DESCRIPTION OF THE TASK. Your reply should hold only the lines from the records below where "none" occurs.

Modification records:
◆ ◆ ◆

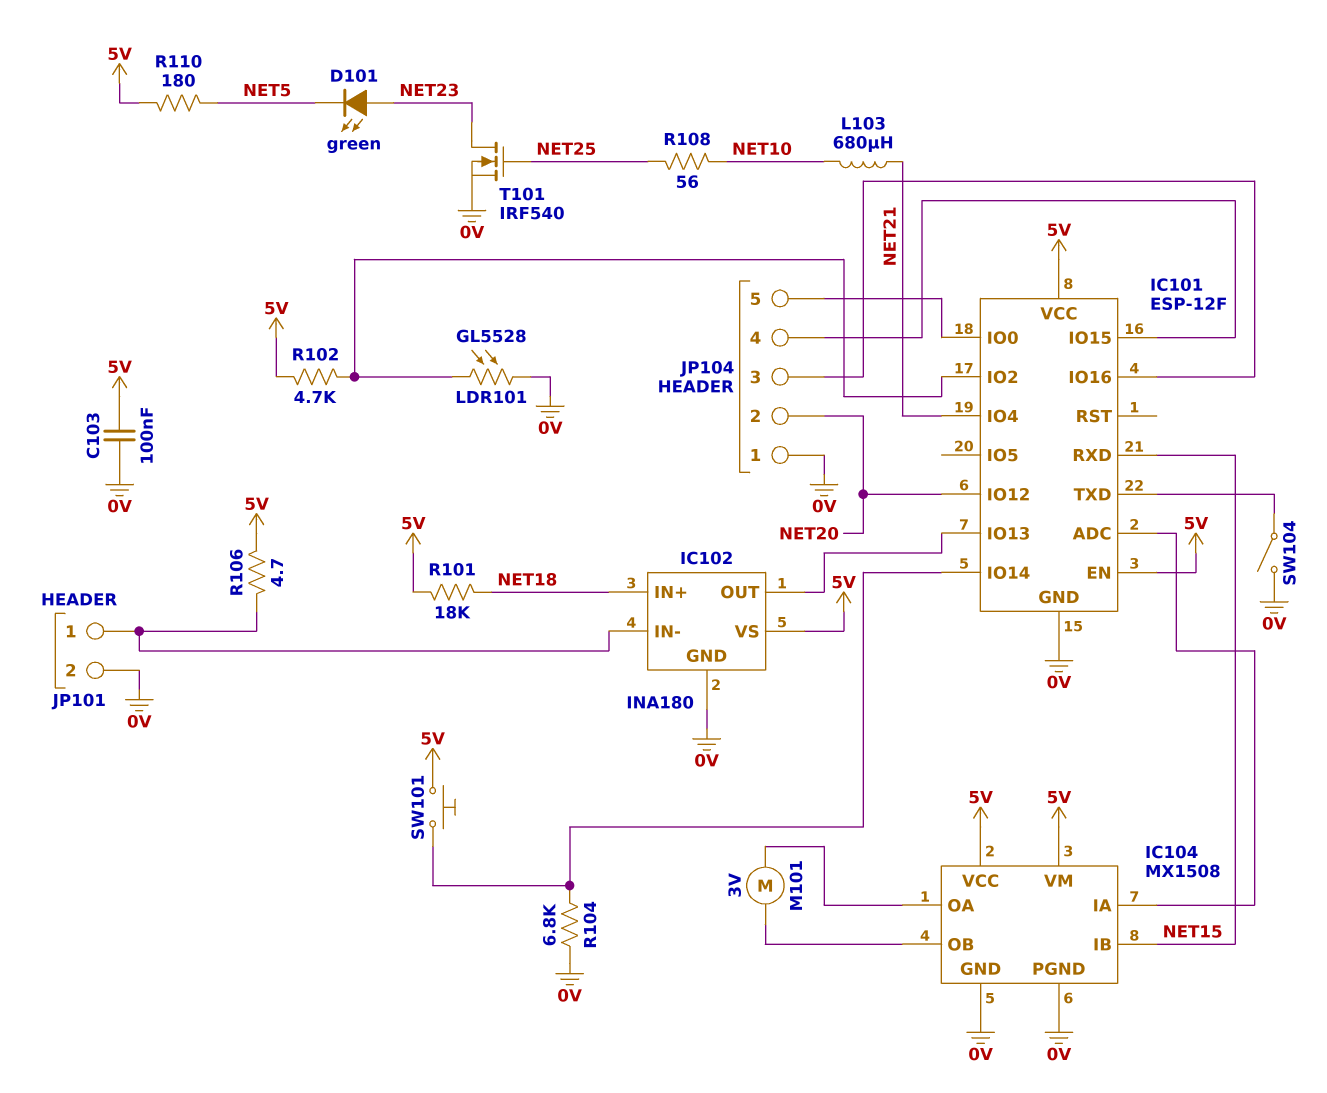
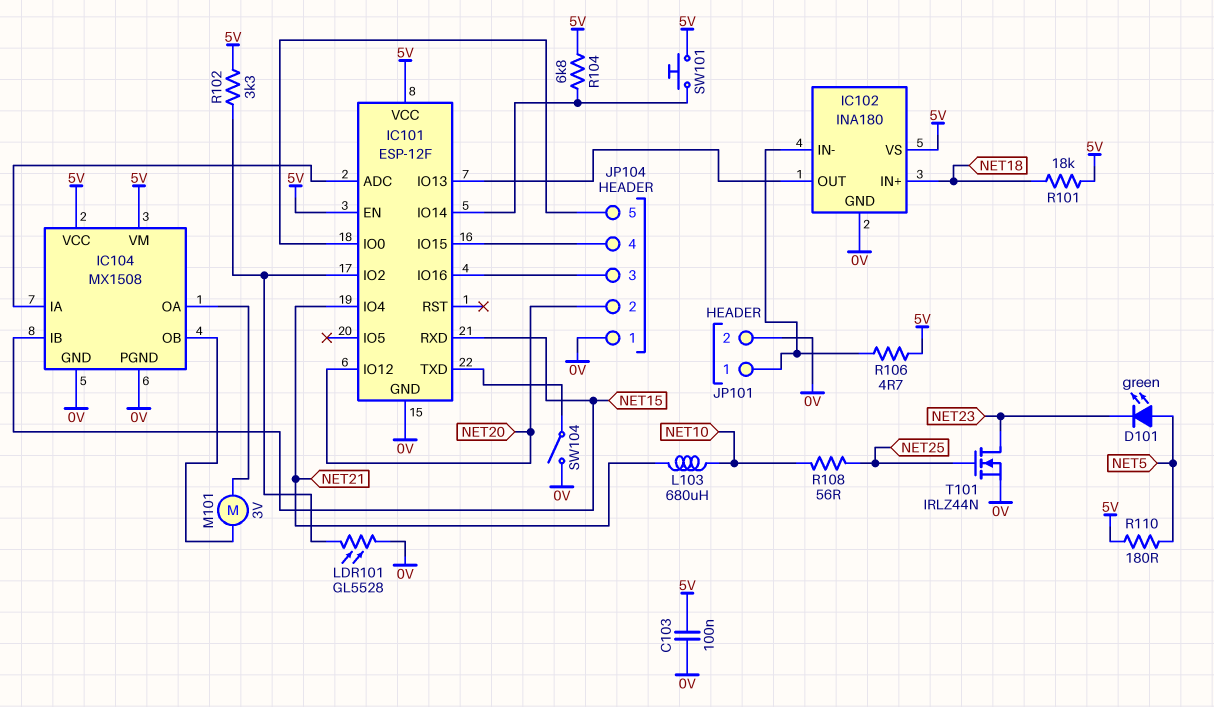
D101: LED green (A NET23, K NET5) -> LED green (A NET5, K NET23)
R102: 4.7k (5V, IC101/IO2) -> 3.3k (5V, IC101/IO2)
R104: 6.8k (0V, IC101/IO14) -> 6.8k (5V, IC101/IO14)
T101: NMOS IRF540 (G NET25, D NET23, S 0V) -> NMOS IRLZ44N (G NET25, D NET23, S 0V)

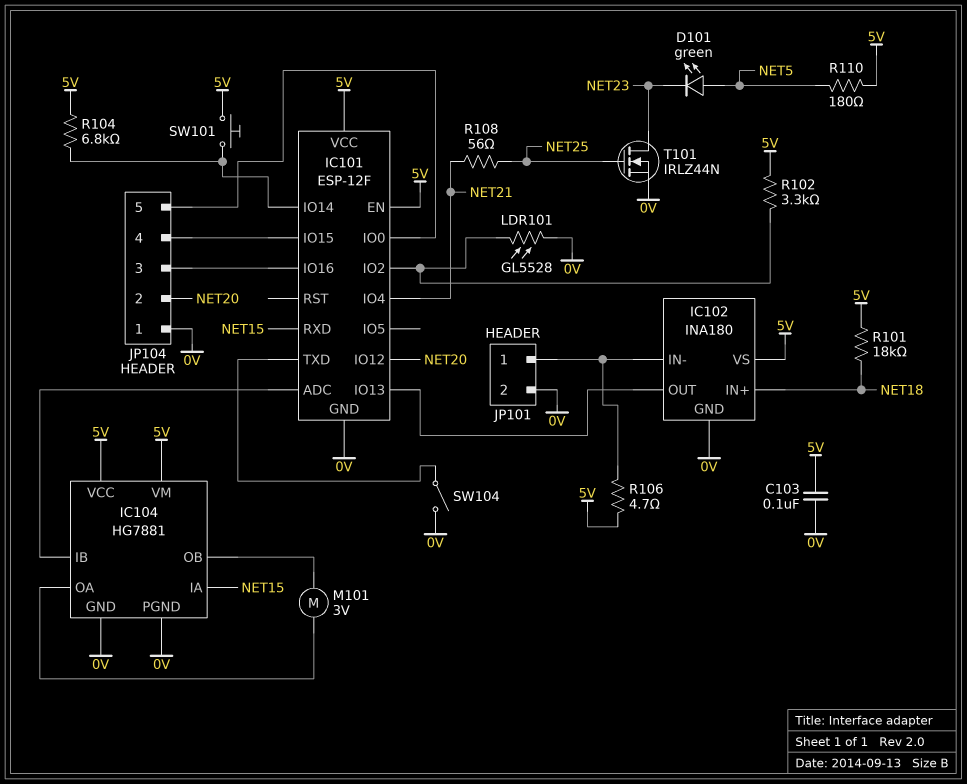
IC104: MX1508 -> HG7881
IC104 pin IA: IC101/ADC -> NET15
IC104 pin IB: NET15 -> IC101/ADC
L103: 680uH (NET10, NET21) -> none
R108: 56 (NET10, NET25) -> 56 (NET21, NET25)

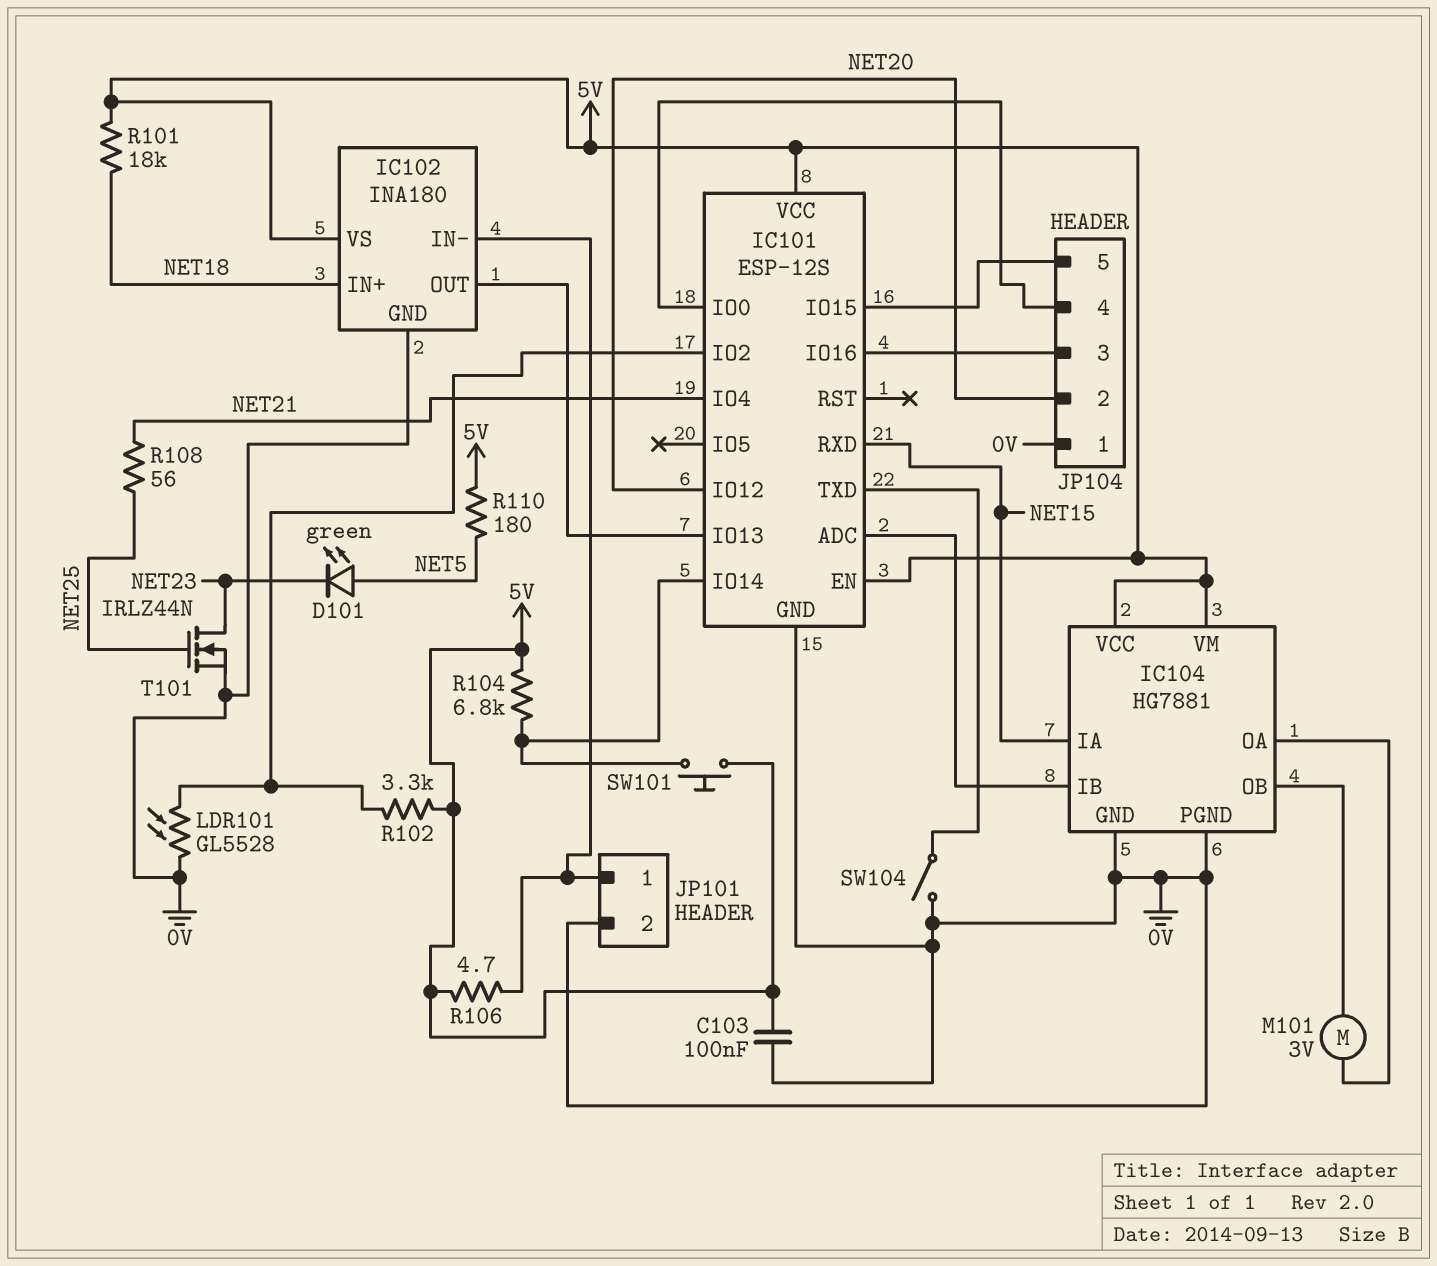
IC101: ESP-12F -> ESP-12S
JP104 pin 4: IC101/IO15 -> IC101/IO0
JP104 pin 5: IC101/IO0 -> IC101/IO15

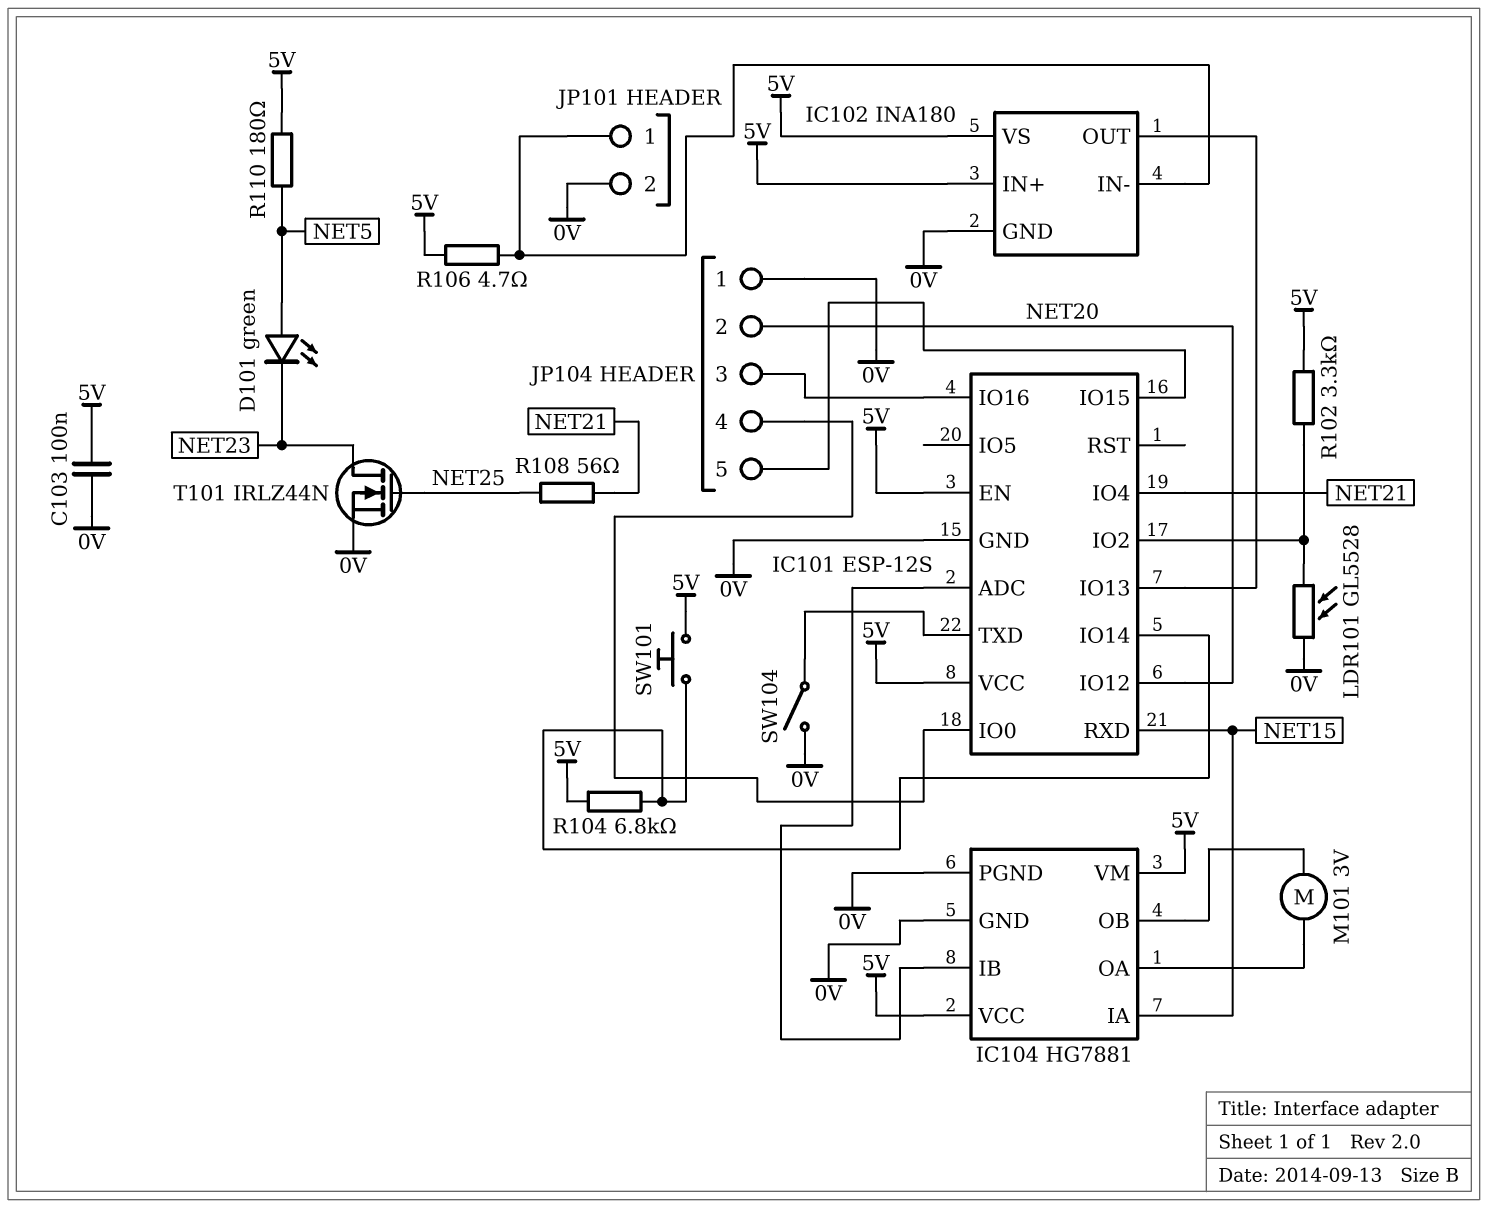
IC102 pin IN+: NET18 -> 5V
R101: 18k (5V, NET18) -> none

◆ ◆ ◆

OUTPUT BELOW.
L103: 680uH (NET10, NET21) -> none
R101: 18k (5V, NET18) -> none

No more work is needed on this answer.